--- Records provided Enclosed Below ---

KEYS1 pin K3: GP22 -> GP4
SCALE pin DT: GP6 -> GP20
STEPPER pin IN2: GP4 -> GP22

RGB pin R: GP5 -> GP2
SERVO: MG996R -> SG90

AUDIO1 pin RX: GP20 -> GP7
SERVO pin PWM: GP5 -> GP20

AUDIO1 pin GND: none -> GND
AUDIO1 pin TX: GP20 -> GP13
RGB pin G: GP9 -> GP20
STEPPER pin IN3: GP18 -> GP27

--- End of Enclosed Records provided ---
--- Records provided Enclosed Below ---

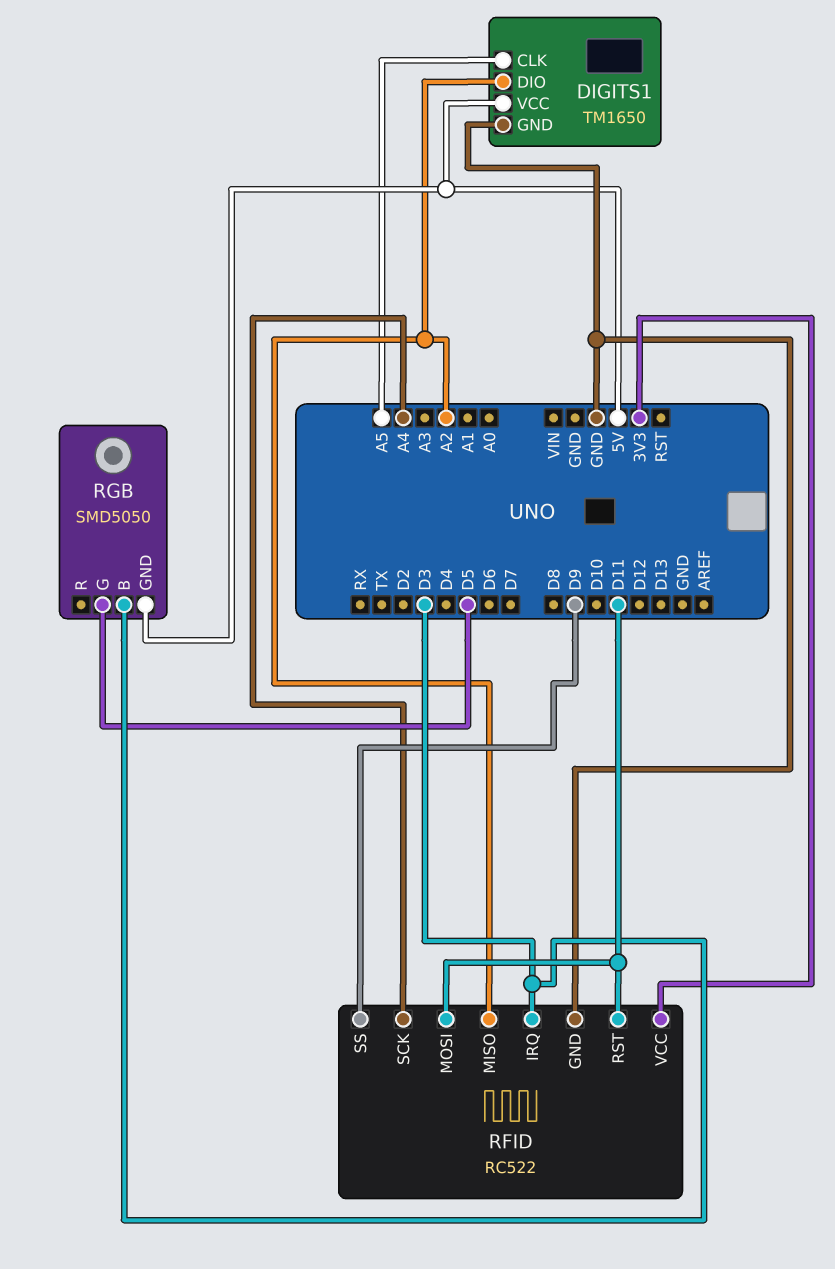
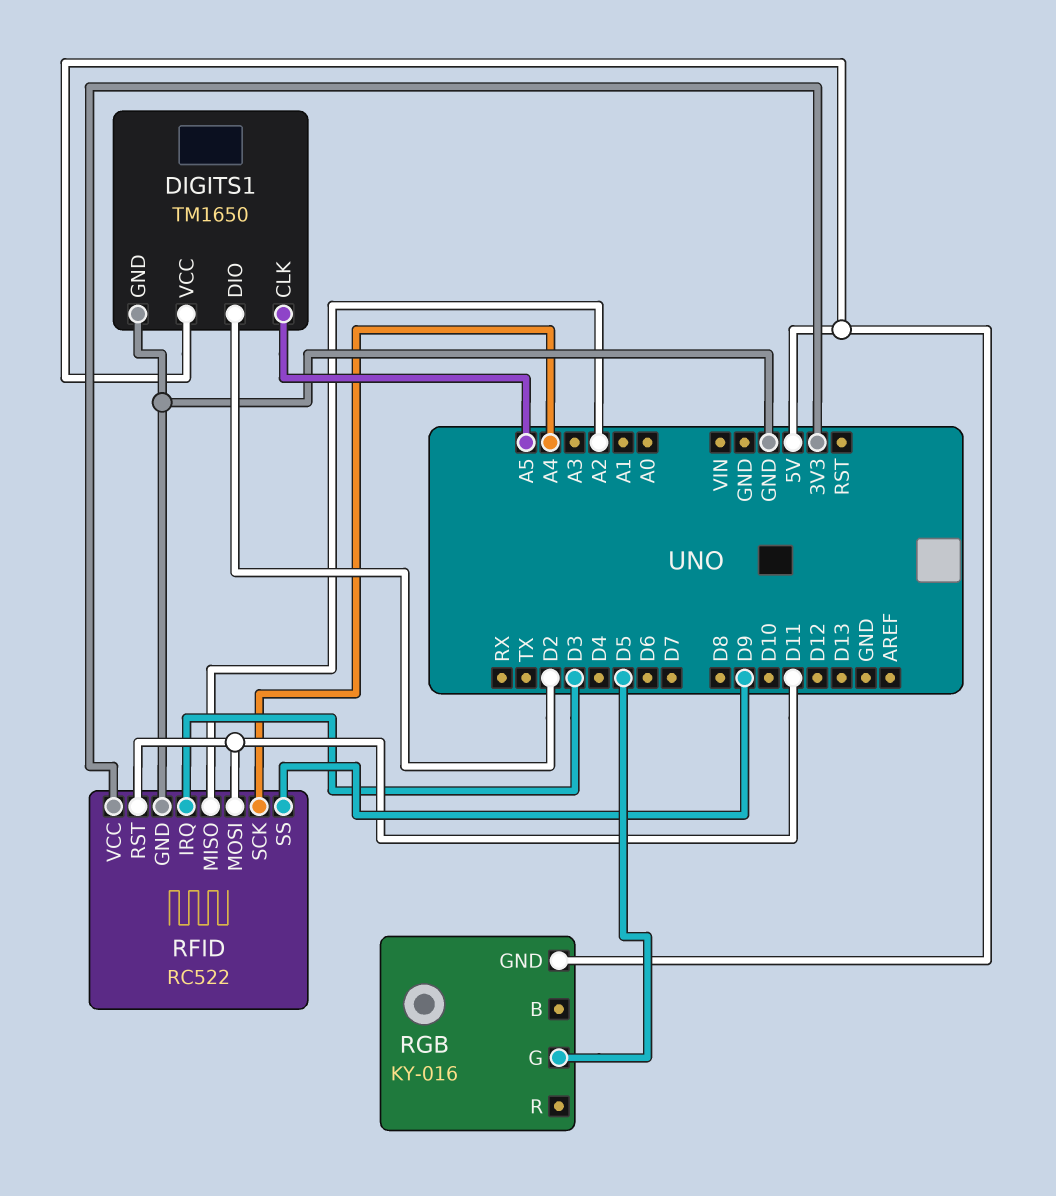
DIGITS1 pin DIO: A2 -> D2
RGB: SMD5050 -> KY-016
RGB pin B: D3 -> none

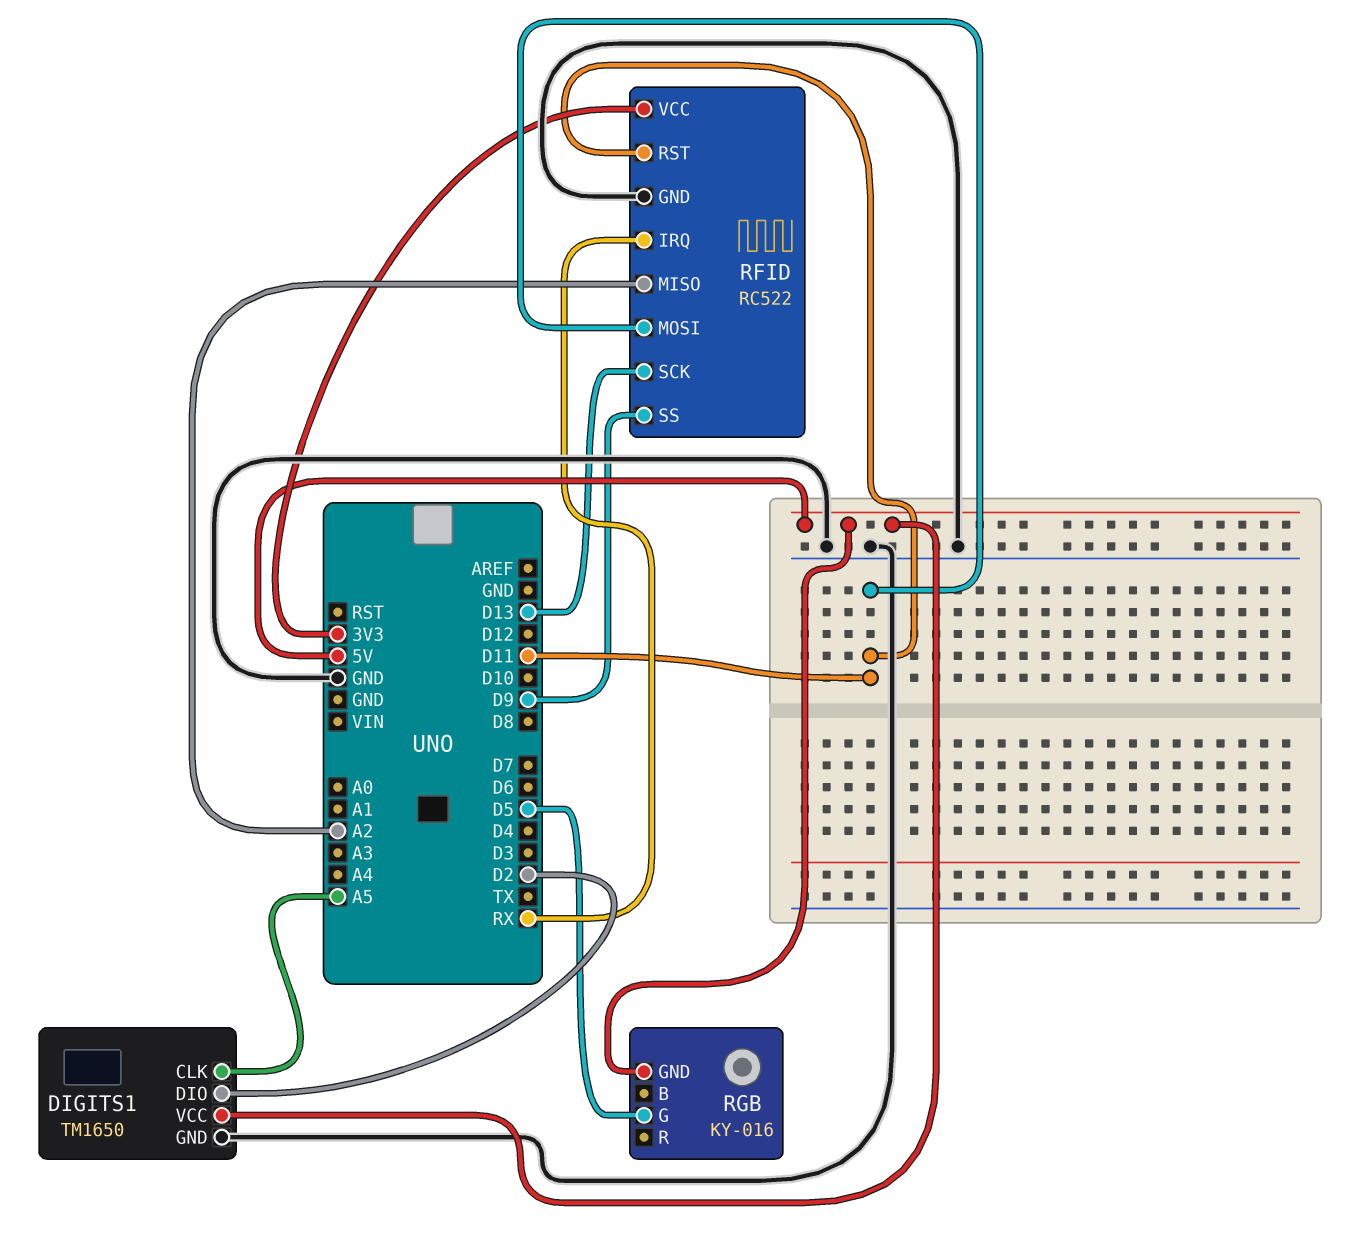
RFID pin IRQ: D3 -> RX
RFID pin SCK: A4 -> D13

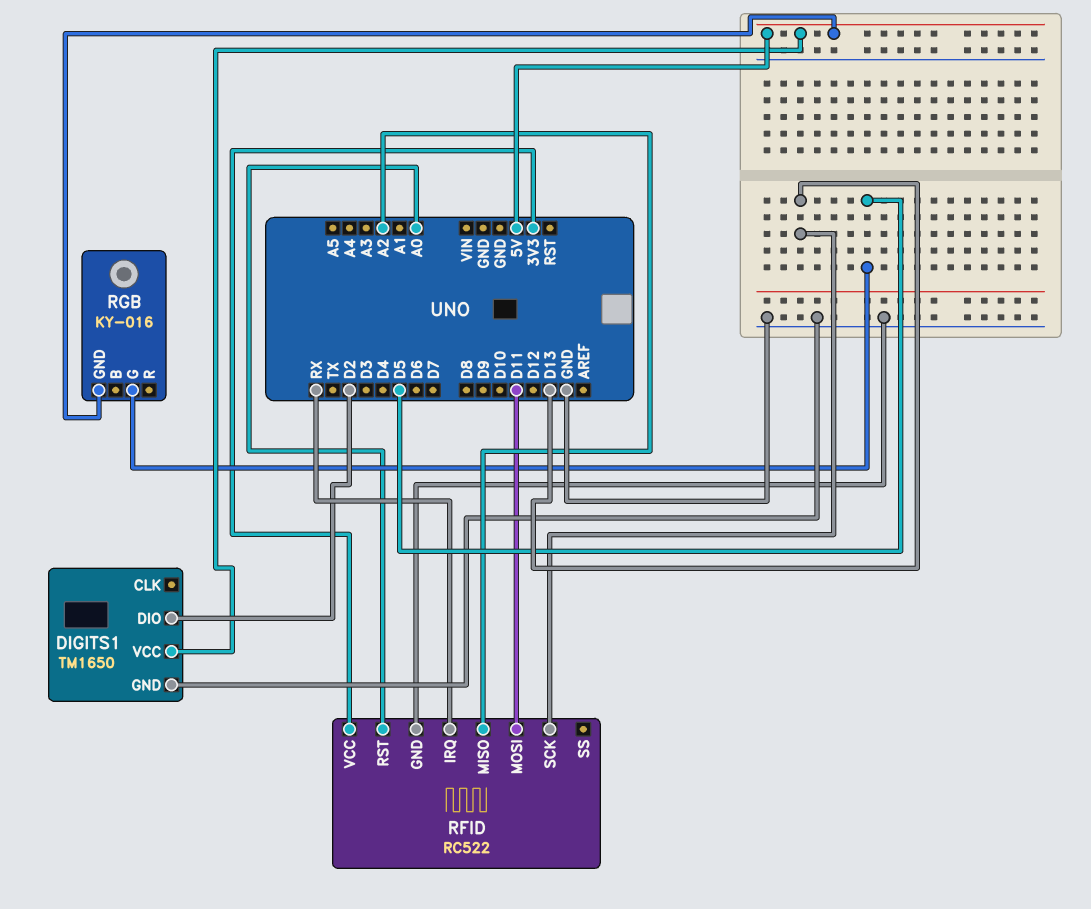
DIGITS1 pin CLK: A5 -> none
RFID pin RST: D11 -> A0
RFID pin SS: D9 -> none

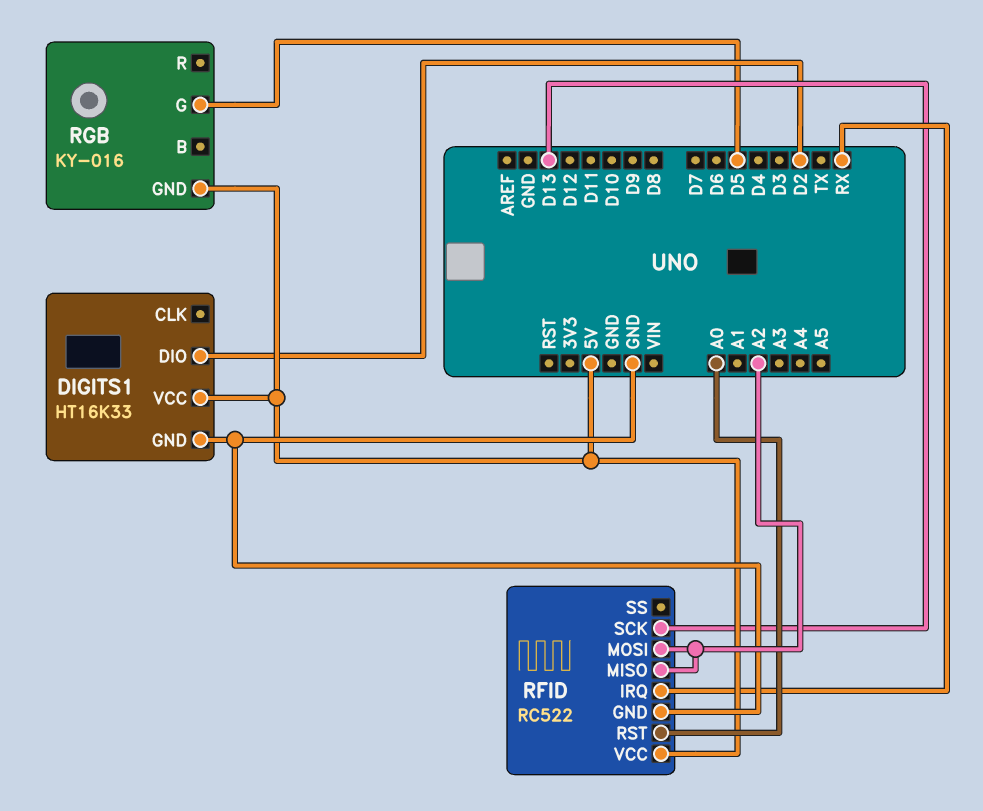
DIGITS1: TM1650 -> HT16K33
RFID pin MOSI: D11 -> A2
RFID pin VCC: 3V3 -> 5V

--- End of Enclosed Records provided ---

Your objective:
From the entries above, copy every line that holds the word "STEPPER".

Finished task:
STEPPER pin IN2: GP4 -> GP22
STEPPER pin IN3: GP18 -> GP27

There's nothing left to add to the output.